> **What the task requires**
Reproduce all of the entries character for character, while leaving out any pictures they contain.

> **Supplied information**
* * * * * * * * *
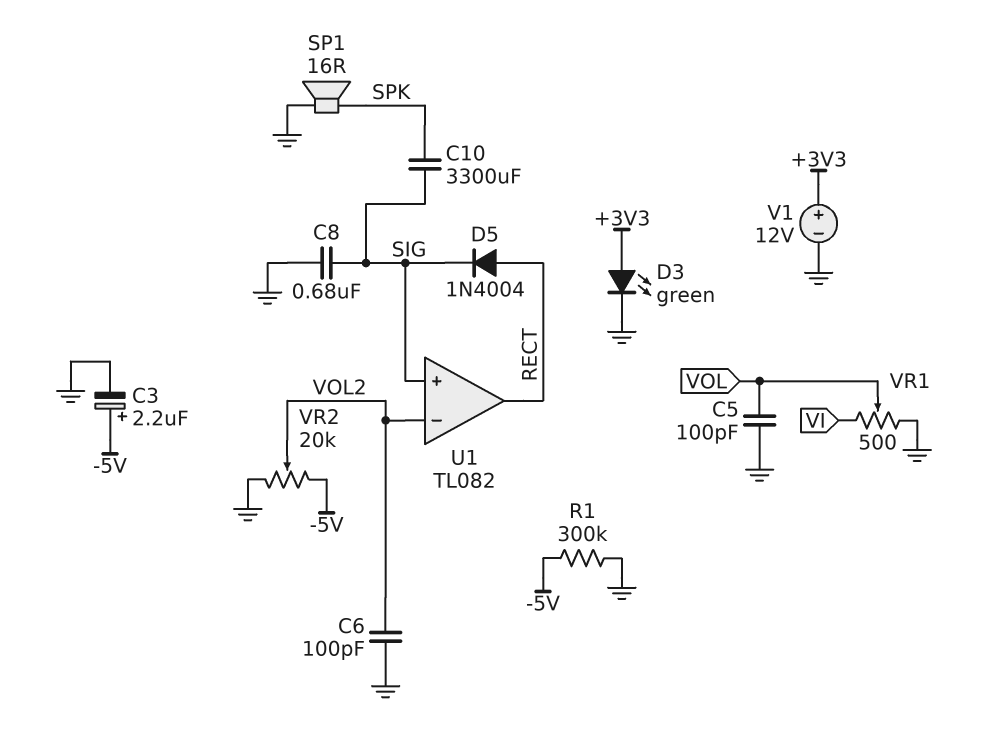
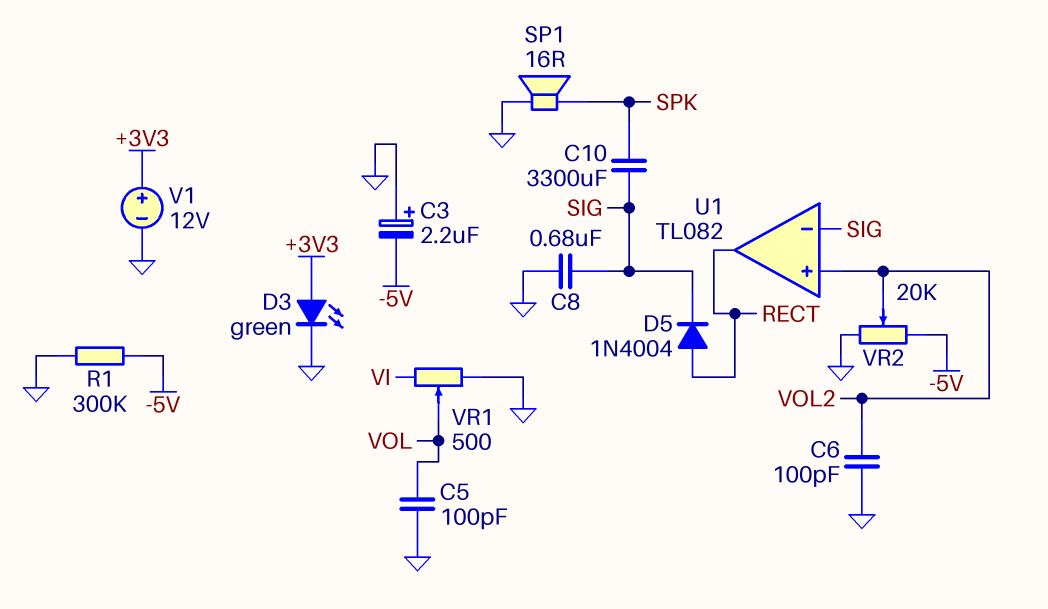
C3: 2.2uF (plus -5V, minus GND) -> 2.2uF (plus GND, minus -5V)
U1 pin in+: SIG -> VOL2
U1 pin in-: VOL2 -> SIG

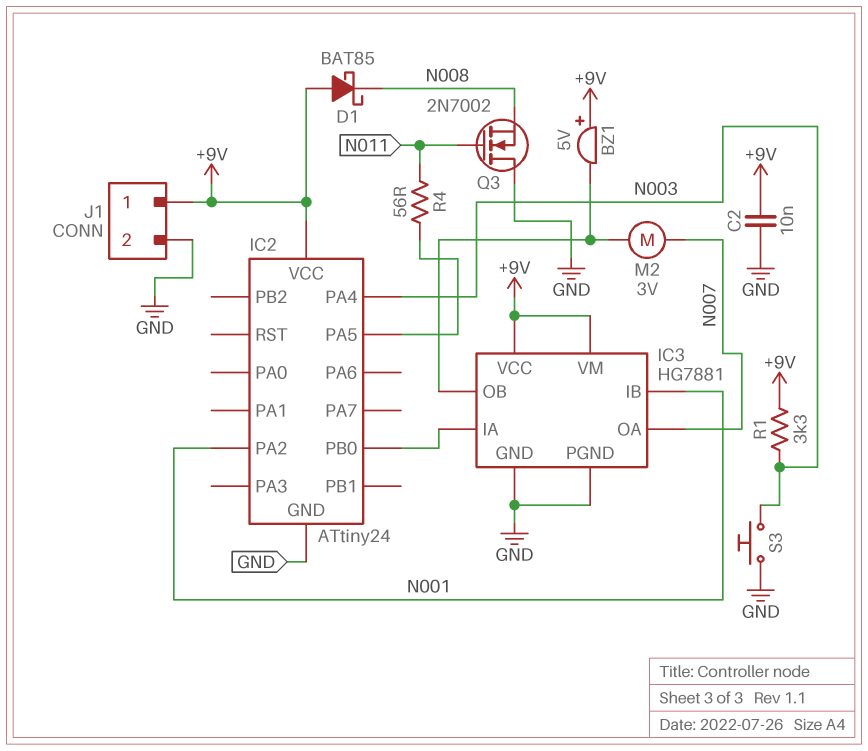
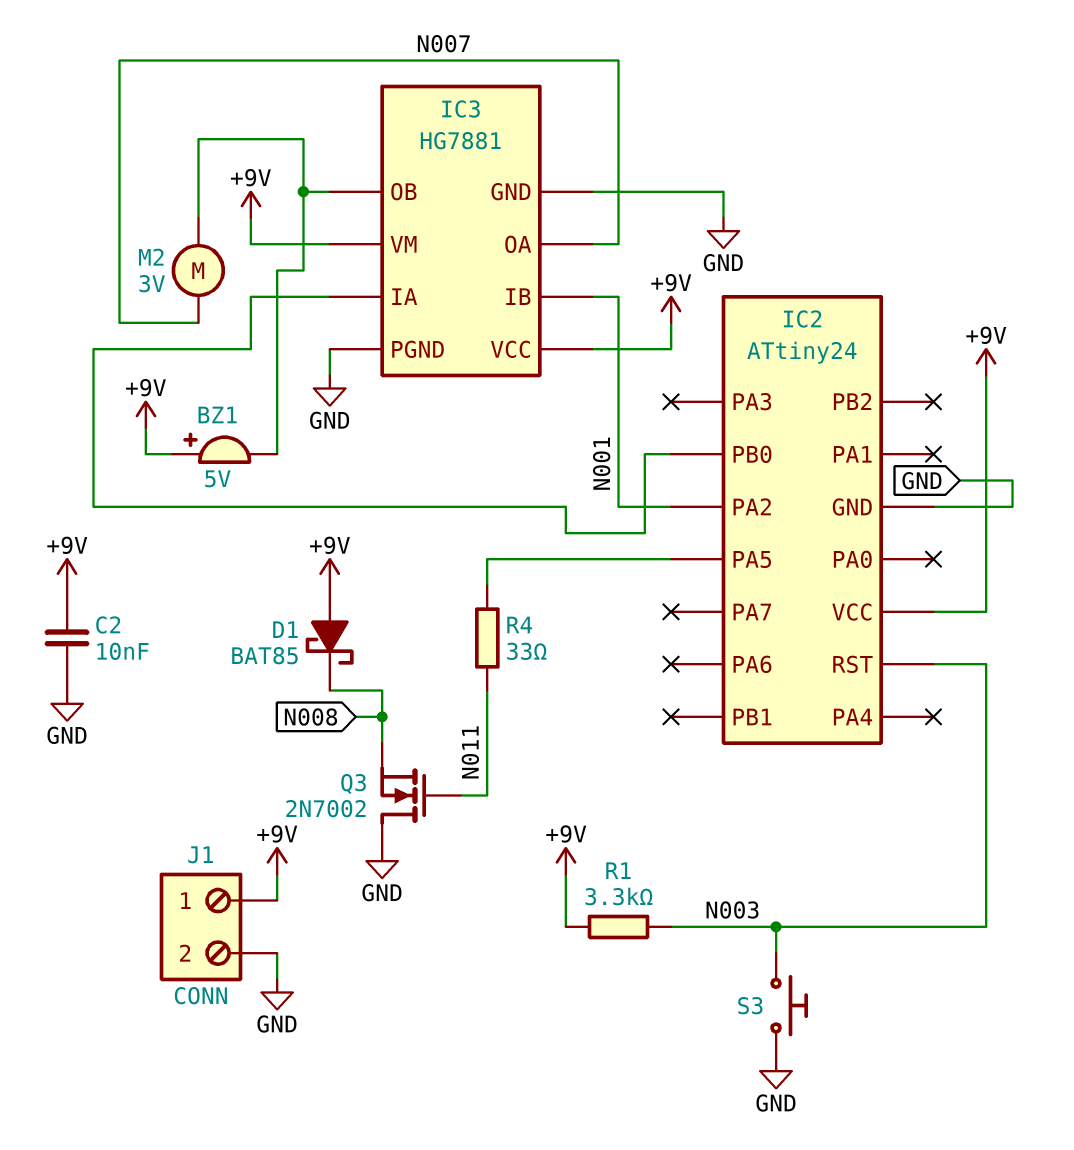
IC2 pin PA4: N003 -> none
IC2 pin RST: none -> N003
R4: 56 (IC2/PA5, N011) -> 33 (IC2/PA5, N011)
* * * * * * * * *
> **Answer**
C3: 2.2uF (plus -5V, minus GND) -> 2.2uF (plus GND, minus -5V)
U1 pin in+: SIG -> VOL2
U1 pin in-: VOL2 -> SIG

IC2 pin PA4: N003 -> none
IC2 pin RST: none -> N003
R4: 56 (IC2/PA5, N011) -> 33 (IC2/PA5, N011)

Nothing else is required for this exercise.